→ **PROBLEM DESCRIPTION**: Leaving out all pictures, repeat exactly the lines from the one that holds "DHT pin DATA: D26 -> D13" to the last line of the entries below.
═════ RECORD SET ═════
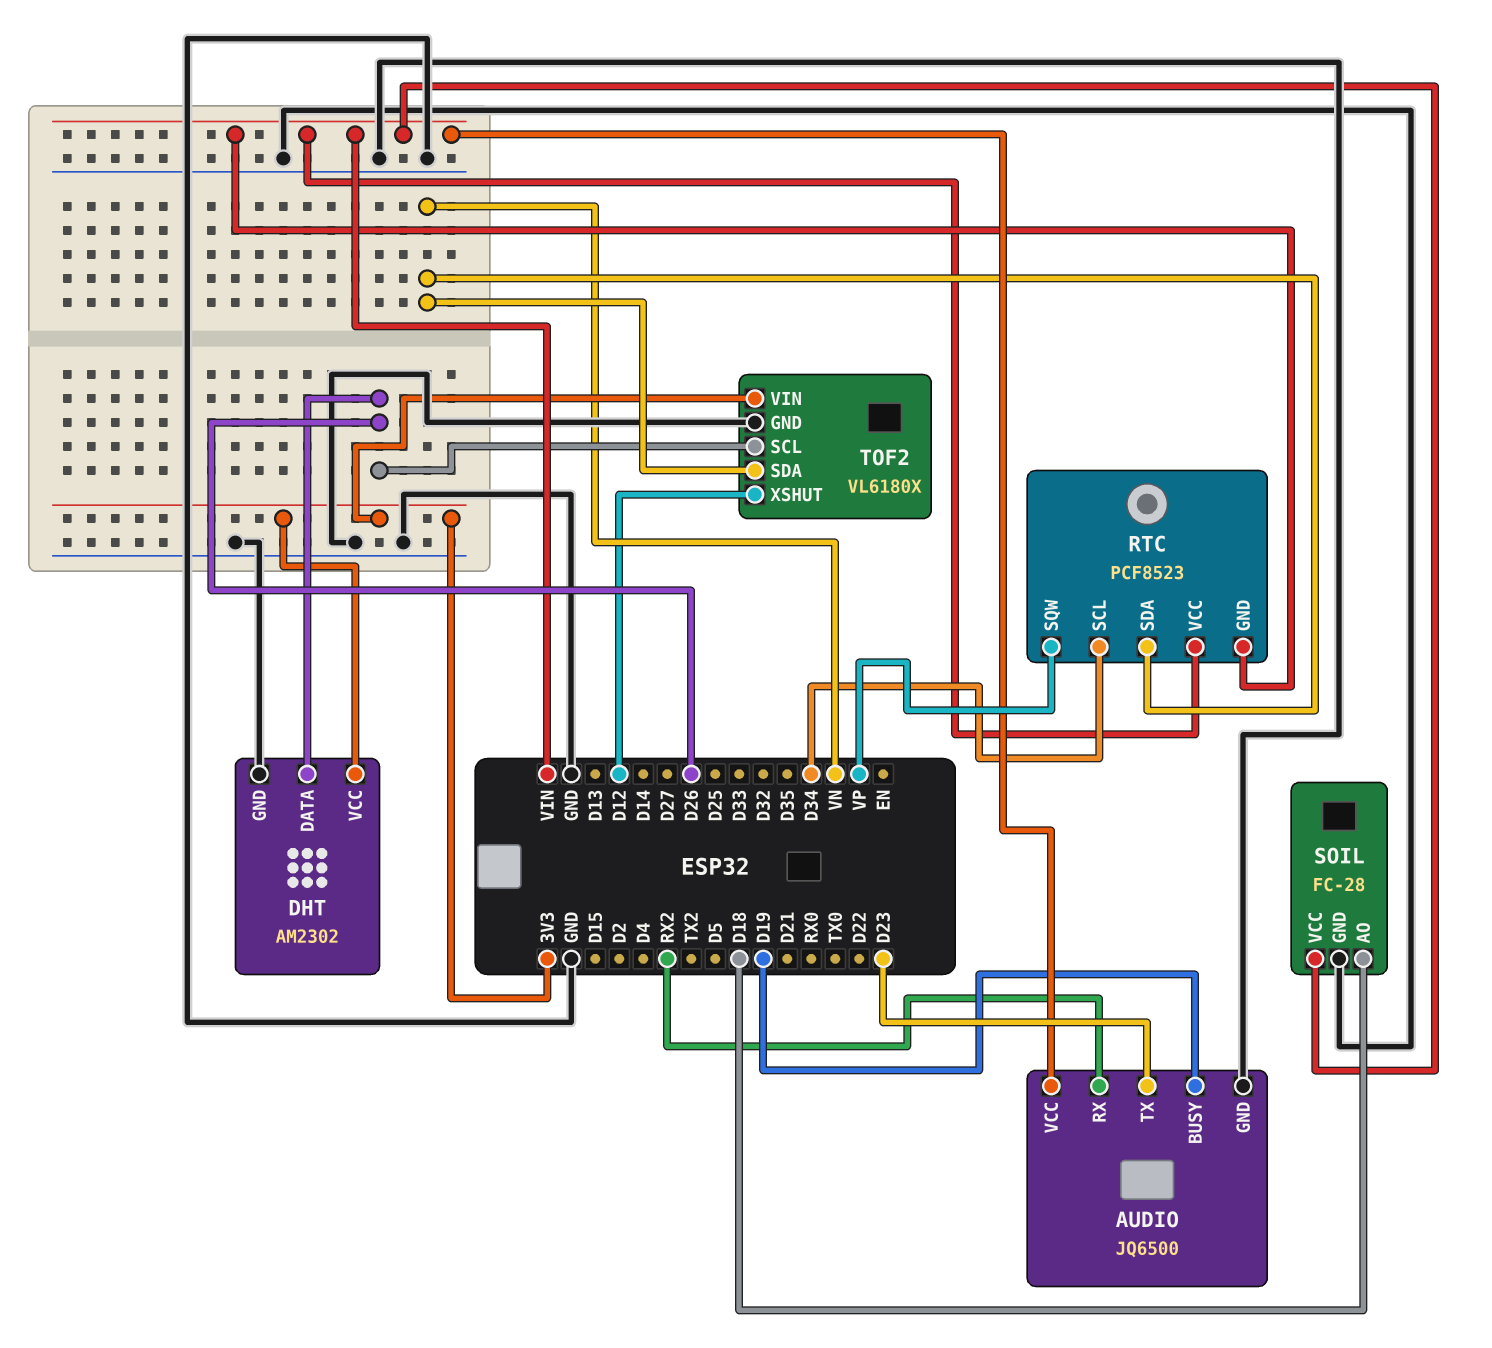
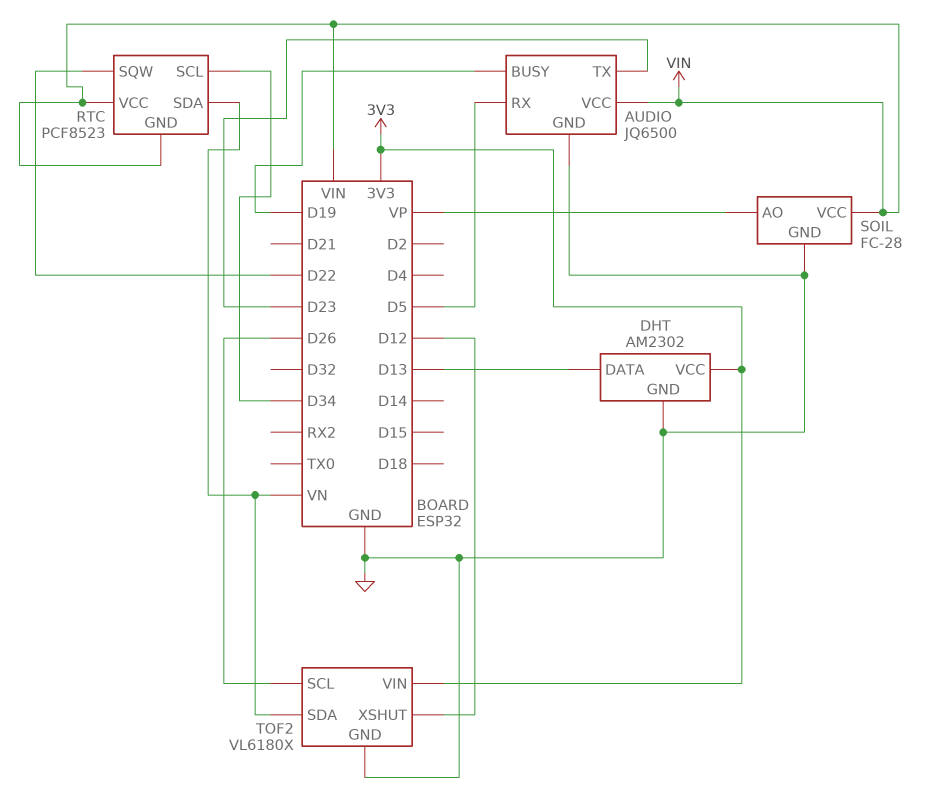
AUDIO pin RX: RX2 -> D5
DHT pin DATA: D26 -> D13
RTC pin SQW: VP -> D22
SOIL pin AO: D18 -> VP

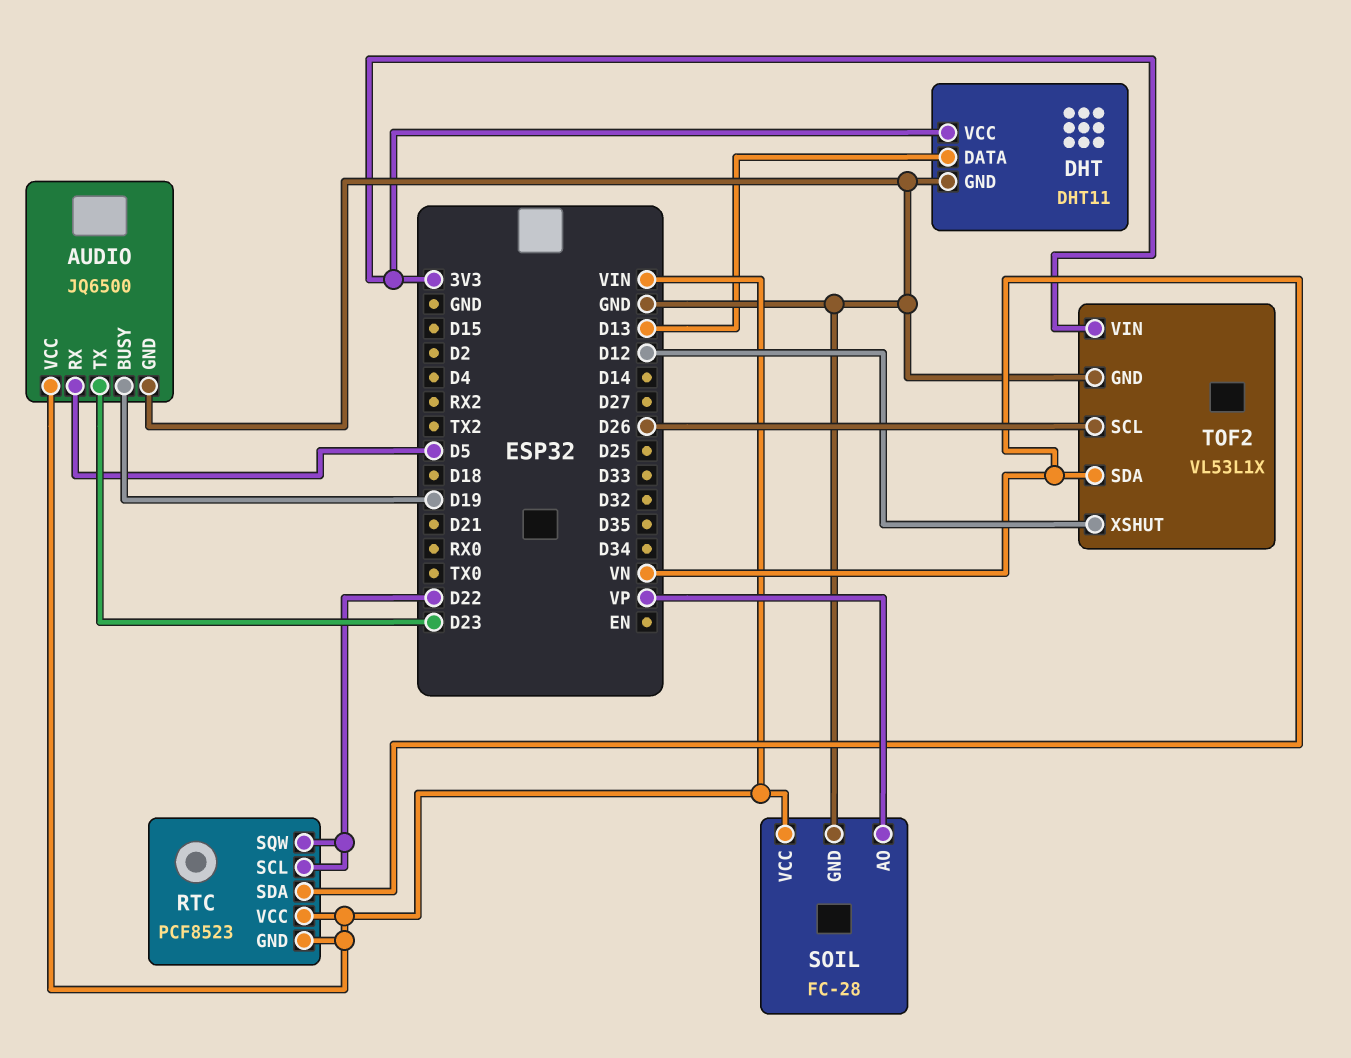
DHT: AM2302 -> DHT11
RTC pin SCL: D34 -> D22
TOF2: VL6180X -> VL53L1X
═════
→ **RESPONSE TO THE EXERCISE**:
DHT pin DATA: D26 -> D13
RTC pin SQW: VP -> D22
SOIL pin AO: D18 -> VP

DHT: AM2302 -> DHT11
RTC pin SCL: D34 -> D22
TOF2: VL6180X -> VL53L1X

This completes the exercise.